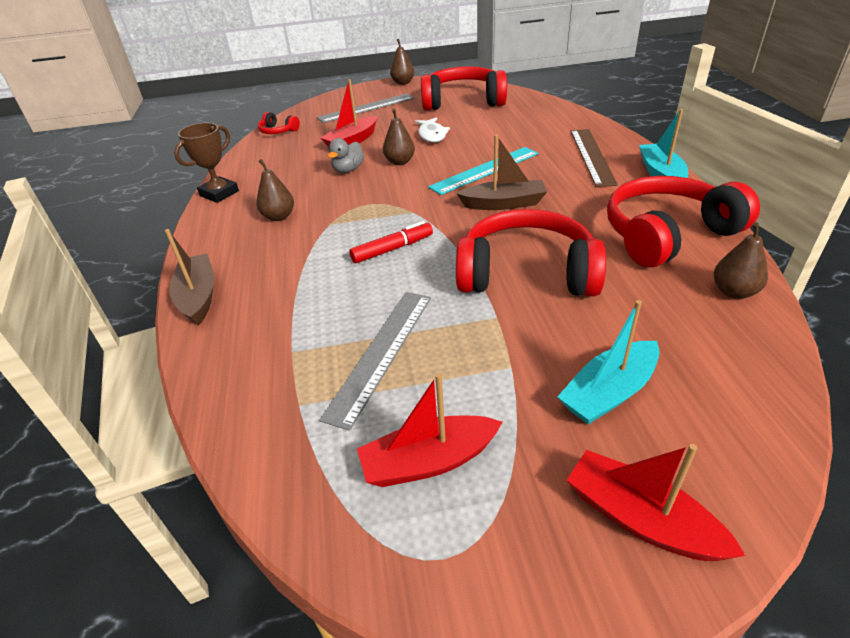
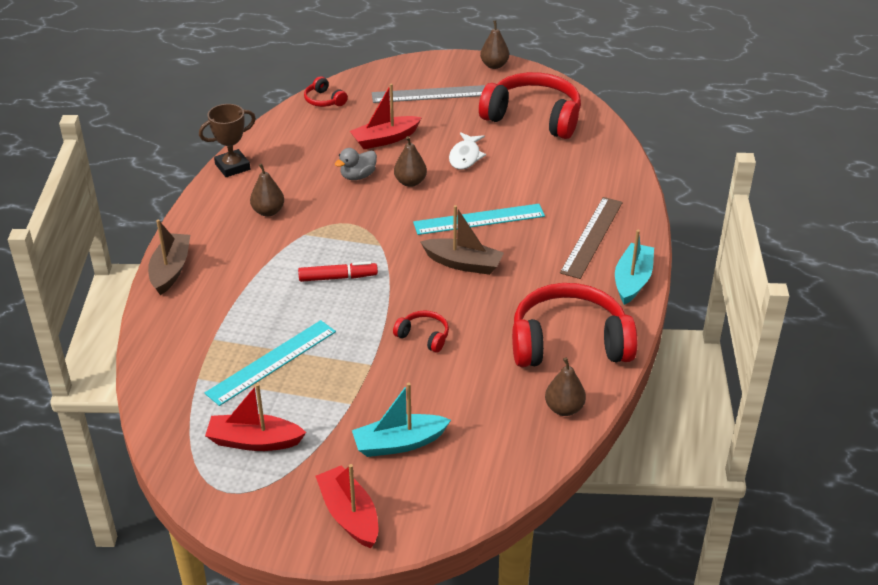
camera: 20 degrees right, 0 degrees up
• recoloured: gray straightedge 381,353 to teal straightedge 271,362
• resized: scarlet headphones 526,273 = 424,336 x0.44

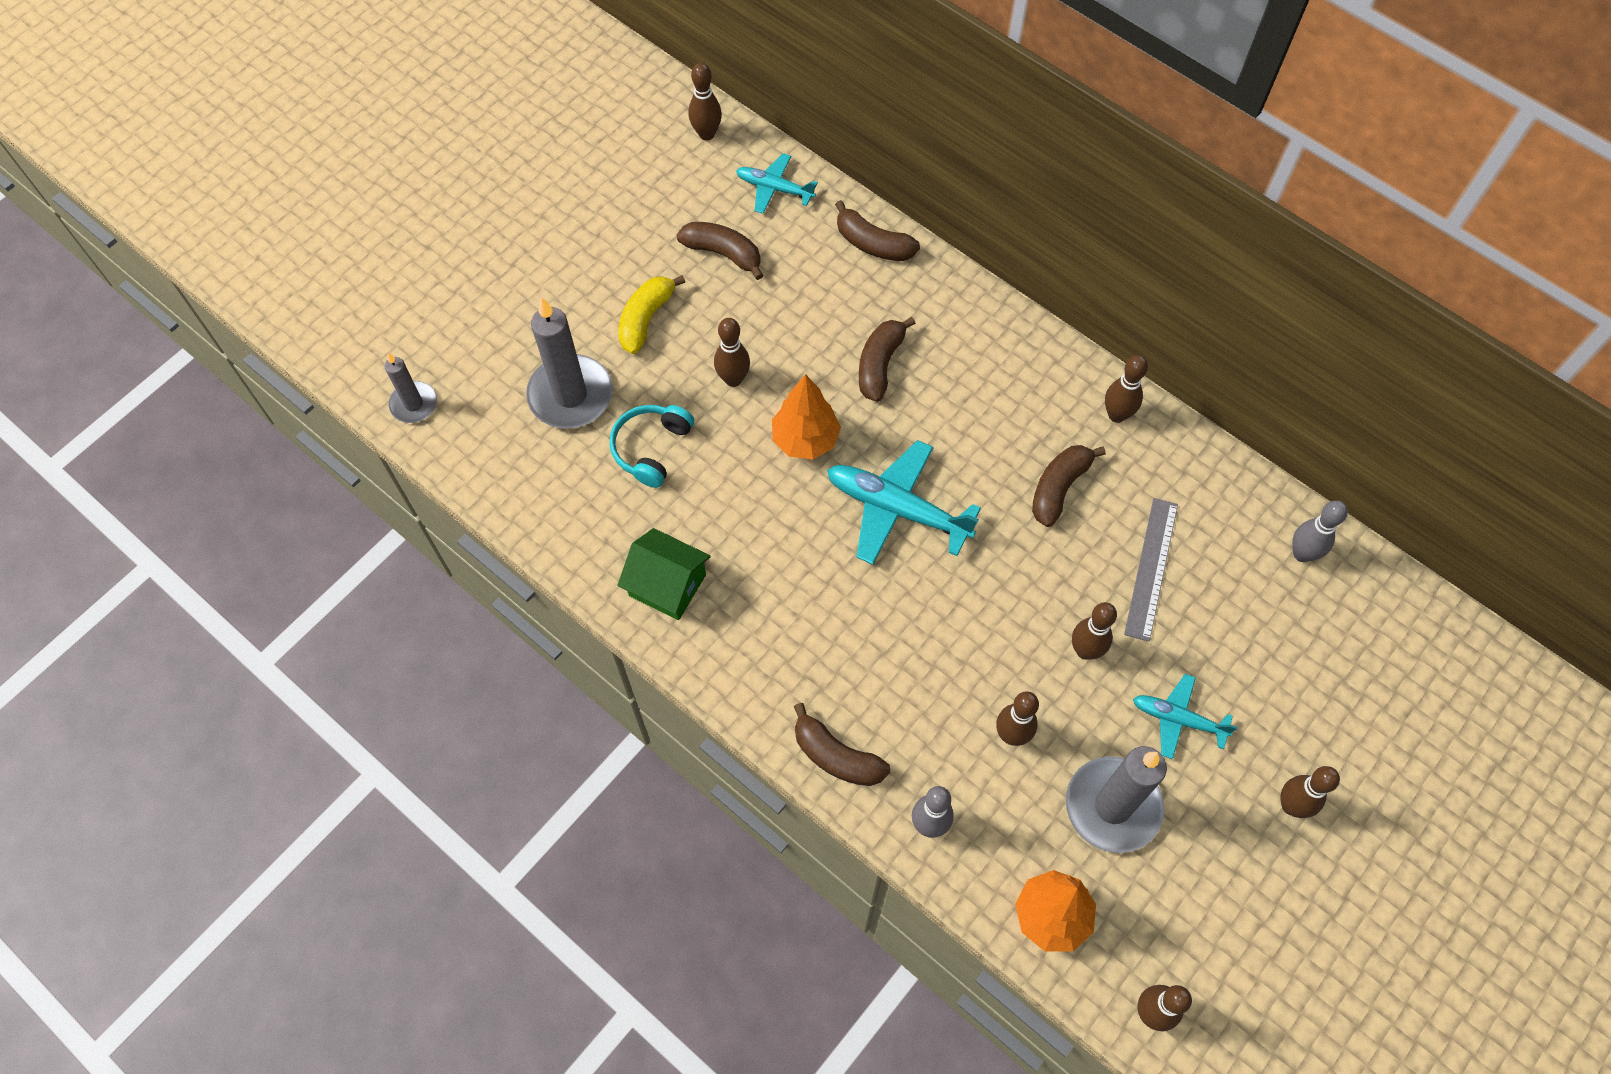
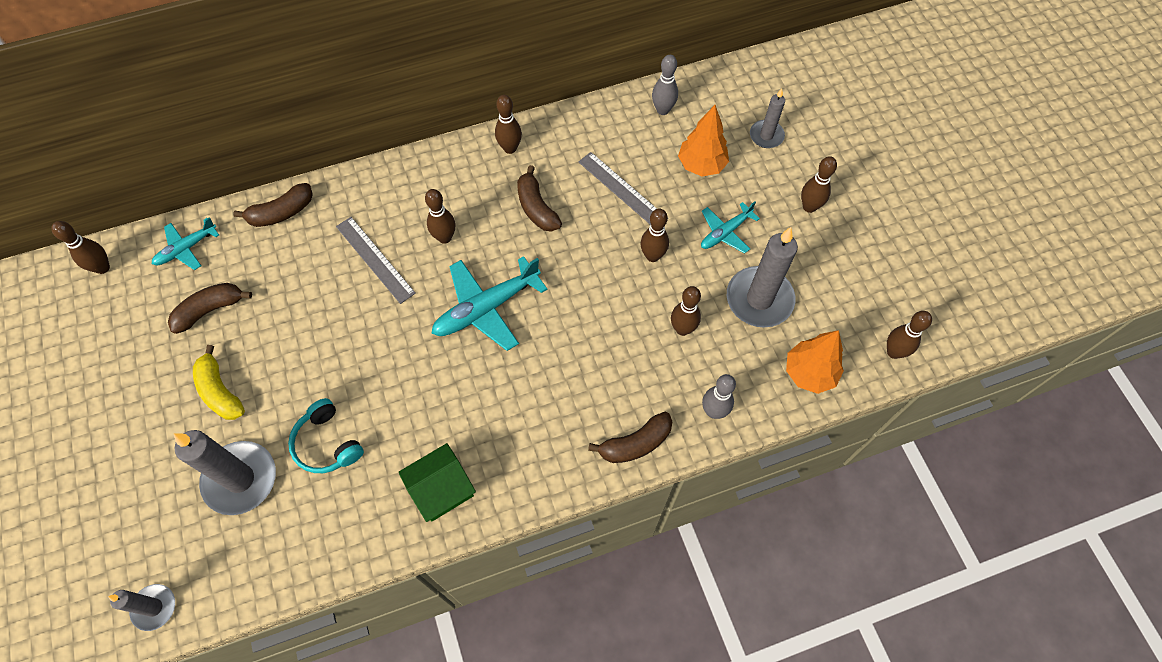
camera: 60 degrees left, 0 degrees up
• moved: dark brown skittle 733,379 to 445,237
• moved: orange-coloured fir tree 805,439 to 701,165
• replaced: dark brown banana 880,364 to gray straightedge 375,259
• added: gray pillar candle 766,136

——————————

### What the task requires
An exact copy of every record above is needed, with all pictures left out.

### Exercise response
camera: 20 degrees right, 0 degrees up
• recoloured: gray straightedge 381,353 to teal straightedge 271,362
• resized: scarlet headphones 526,273 = 424,336 x0.44

camera: 60 degrees left, 0 degrees up
• moved: dark brown skittle 733,379 to 445,237
• moved: orange-coloured fir tree 805,439 to 701,165
• replaced: dark brown banana 880,364 to gray straightedge 375,259
• added: gray pillar candle 766,136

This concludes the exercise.